PROBLEM: Among the entries that follow, the required portion opens with the line containing "camera: 20 degrees right, 10 degrees up" and closes with the line containing "white donut [679,176,753,219]". Give that portion again exactly, and nothing else.

WORKING DATA:
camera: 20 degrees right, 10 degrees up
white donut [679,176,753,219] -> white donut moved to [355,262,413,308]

---

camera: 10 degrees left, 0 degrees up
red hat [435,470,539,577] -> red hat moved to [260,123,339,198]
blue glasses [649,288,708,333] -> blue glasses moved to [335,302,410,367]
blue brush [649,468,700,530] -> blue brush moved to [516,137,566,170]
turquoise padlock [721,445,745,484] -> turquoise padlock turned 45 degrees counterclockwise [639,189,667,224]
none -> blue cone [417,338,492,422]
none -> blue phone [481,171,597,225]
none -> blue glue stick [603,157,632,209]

ANSWER FOR THE TASK:
camera: 20 degrees right, 10 degrees up
white donut [679,176,753,219] -> white donut moved to [355,262,413,308]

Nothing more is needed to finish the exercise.